▶ Exercise details
Copy each line below exactly and leave the pictures out.

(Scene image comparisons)
********************

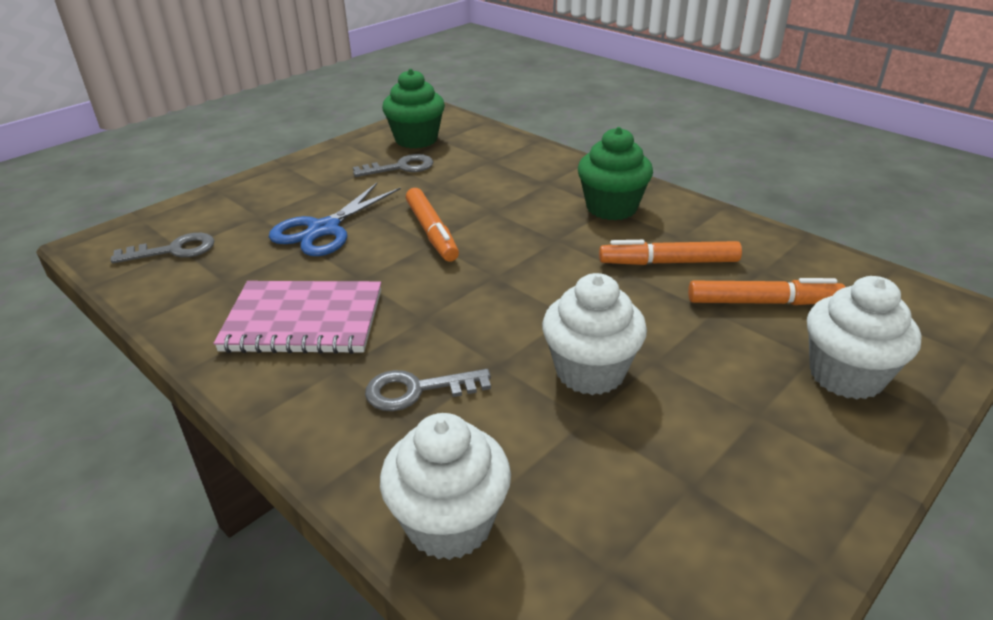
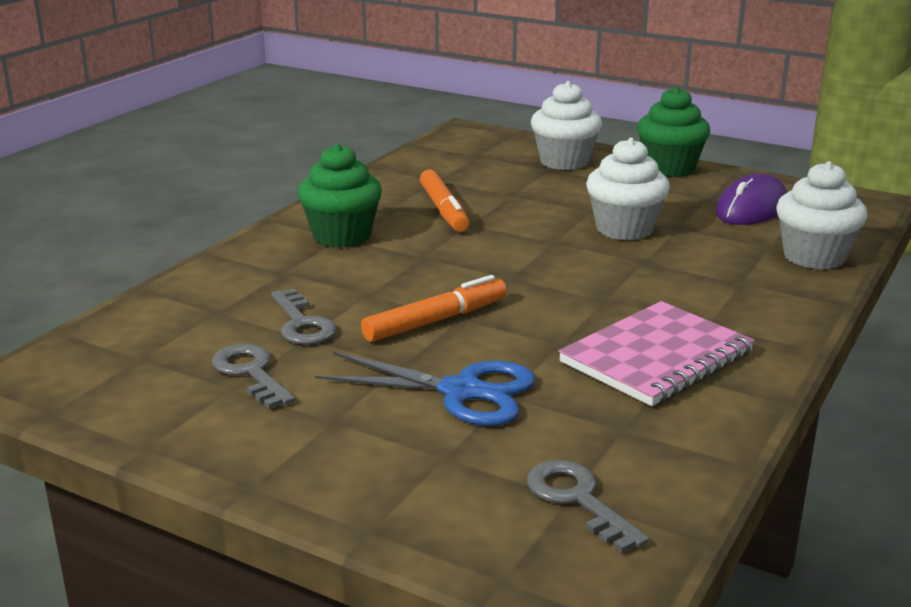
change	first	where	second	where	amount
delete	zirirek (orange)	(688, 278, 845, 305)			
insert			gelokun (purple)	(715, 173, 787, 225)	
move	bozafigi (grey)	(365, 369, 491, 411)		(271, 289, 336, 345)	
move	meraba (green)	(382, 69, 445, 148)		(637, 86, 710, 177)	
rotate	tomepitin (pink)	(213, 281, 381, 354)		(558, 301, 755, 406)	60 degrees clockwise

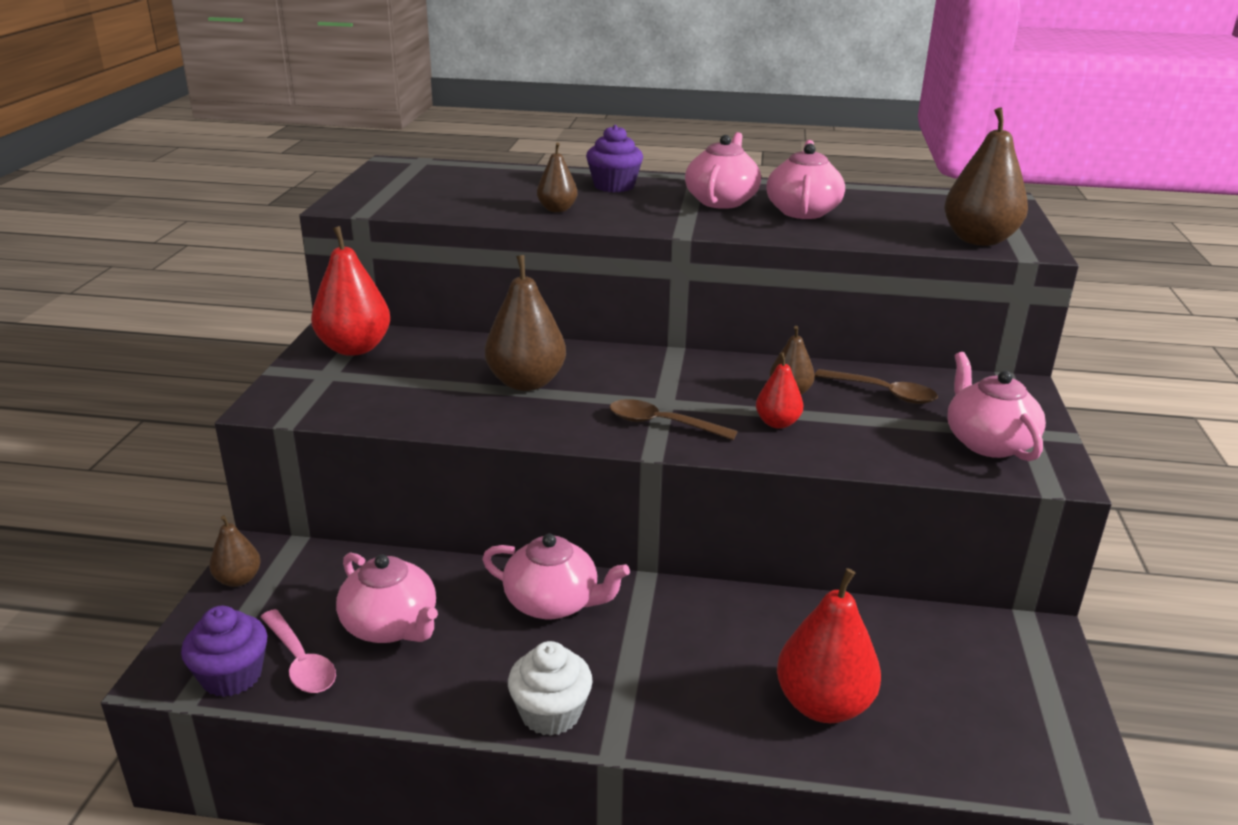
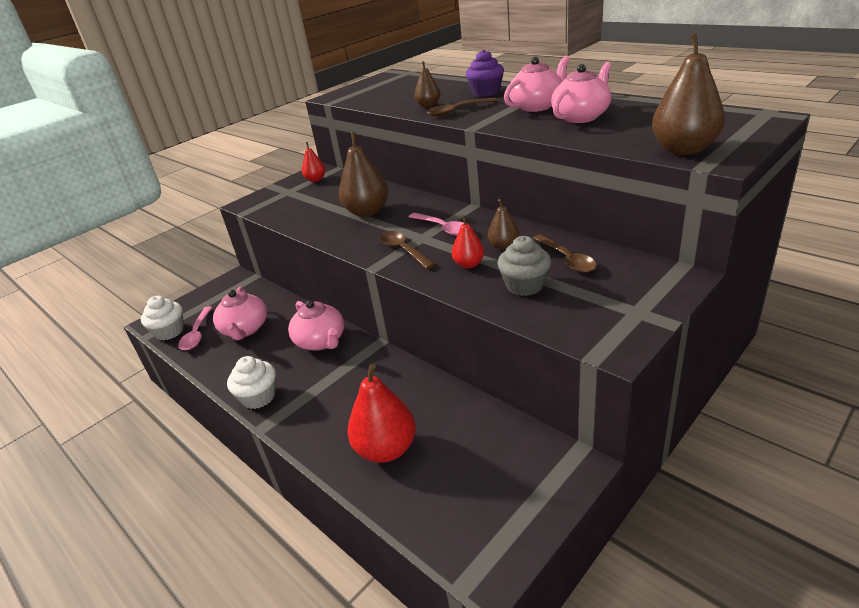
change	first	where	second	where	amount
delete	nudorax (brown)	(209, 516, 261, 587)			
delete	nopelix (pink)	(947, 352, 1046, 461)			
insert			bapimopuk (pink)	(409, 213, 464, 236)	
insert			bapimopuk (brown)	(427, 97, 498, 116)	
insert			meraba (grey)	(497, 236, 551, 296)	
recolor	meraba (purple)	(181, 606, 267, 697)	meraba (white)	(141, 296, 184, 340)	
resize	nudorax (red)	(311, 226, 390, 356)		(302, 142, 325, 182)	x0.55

********************

▶ Exercise response
change	first	where	second	where	amount
delete	zirirek (orange)	(688, 278, 845, 305)			
insert			gelokun (purple)	(715, 173, 787, 225)	
move	bozafigi (grey)	(365, 369, 491, 411)		(271, 289, 336, 345)	
move	meraba (green)	(382, 69, 445, 148)		(637, 86, 710, 177)	
rotate	tomepitin (pink)	(213, 281, 381, 354)		(558, 301, 755, 406)	60 degrees clockwise

change	first	where	second	where	amount
delete	nudorax (brown)	(209, 516, 261, 587)			
delete	nopelix (pink)	(947, 352, 1046, 461)			
insert			bapimopuk (pink)	(409, 213, 464, 236)	
insert			bapimopuk (brown)	(427, 97, 498, 116)	
insert			meraba (grey)	(497, 236, 551, 296)	
recolor	meraba (purple)	(181, 606, 267, 697)	meraba (white)	(141, 296, 184, 340)	
resize	nudorax (red)	(311, 226, 390, 356)		(302, 142, 325, 182)	x0.55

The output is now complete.